DATA EXTRACTS START

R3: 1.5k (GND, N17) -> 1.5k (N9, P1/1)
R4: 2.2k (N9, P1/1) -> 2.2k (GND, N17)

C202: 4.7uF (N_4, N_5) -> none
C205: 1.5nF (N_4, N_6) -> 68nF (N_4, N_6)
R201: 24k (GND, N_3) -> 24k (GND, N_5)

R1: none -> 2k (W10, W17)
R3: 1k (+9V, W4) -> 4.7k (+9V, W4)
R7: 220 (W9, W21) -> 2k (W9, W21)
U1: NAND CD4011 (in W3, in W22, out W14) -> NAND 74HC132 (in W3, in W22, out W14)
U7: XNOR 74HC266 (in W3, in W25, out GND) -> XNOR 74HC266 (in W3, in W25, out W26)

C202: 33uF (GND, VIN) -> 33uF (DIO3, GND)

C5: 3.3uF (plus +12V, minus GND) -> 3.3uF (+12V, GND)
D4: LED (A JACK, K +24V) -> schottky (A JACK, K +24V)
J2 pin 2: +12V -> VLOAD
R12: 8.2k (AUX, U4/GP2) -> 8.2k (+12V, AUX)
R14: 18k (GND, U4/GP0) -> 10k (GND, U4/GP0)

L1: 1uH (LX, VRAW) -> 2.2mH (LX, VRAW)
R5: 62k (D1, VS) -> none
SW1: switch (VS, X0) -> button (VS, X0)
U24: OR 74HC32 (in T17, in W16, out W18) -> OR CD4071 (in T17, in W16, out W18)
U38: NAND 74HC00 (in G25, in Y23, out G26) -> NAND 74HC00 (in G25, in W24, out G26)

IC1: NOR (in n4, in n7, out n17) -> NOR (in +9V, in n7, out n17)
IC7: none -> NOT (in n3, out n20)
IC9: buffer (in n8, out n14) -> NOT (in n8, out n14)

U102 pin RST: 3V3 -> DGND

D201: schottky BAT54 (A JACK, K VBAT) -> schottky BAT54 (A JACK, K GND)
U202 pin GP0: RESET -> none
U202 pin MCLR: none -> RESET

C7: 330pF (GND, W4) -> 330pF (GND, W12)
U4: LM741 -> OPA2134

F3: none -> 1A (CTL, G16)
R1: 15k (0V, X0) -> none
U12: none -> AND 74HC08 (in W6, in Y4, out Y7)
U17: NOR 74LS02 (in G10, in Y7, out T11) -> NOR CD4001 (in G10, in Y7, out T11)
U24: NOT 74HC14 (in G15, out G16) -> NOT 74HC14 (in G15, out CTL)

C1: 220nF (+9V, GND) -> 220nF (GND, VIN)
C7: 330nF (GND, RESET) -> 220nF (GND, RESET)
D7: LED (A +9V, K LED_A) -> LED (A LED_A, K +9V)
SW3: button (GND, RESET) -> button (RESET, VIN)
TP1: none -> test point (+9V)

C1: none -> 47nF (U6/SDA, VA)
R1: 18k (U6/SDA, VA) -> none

DATA EXTRACTS END

WHAT YOU NEED TO DO: Between the first line of the entries above and the line with "U24: OR 74HC32", both included, copy every line exactly and nothing outside that range.

SOLVED PROBLEM:
R3: 1.5k (GND, N17) -> 1.5k (N9, P1/1)
R4: 2.2k (N9, P1/1) -> 2.2k (GND, N17)

C202: 4.7uF (N_4, N_5) -> none
C205: 1.5nF (N_4, N_6) -> 68nF (N_4, N_6)
R201: 24k (GND, N_3) -> 24k (GND, N_5)

R1: none -> 2k (W10, W17)
R3: 1k (+9V, W4) -> 4.7k (+9V, W4)
R7: 220 (W9, W21) -> 2k (W9, W21)
U1: NAND CD4011 (in W3, in W22, out W14) -> NAND 74HC132 (in W3, in W22, out W14)
U7: XNOR 74HC266 (in W3, in W25, out GND) -> XNOR 74HC266 (in W3, in W25, out W26)

C202: 33uF (GND, VIN) -> 33uF (DIO3, GND)

C5: 3.3uF (plus +12V, minus GND) -> 3.3uF (+12V, GND)
D4: LED (A JACK, K +24V) -> schottky (A JACK, K +24V)
J2 pin 2: +12V -> VLOAD
R12: 8.2k (AUX, U4/GP2) -> 8.2k (+12V, AUX)
R14: 18k (GND, U4/GP0) -> 10k (GND, U4/GP0)

L1: 1uH (LX, VRAW) -> 2.2mH (LX, VRAW)
R5: 62k (D1, VS) -> none
SW1: switch (VS, X0) -> button (VS, X0)
U24: OR 74HC32 (in T17, in W16, out W18) -> OR CD4071 (in T17, in W16, out W18)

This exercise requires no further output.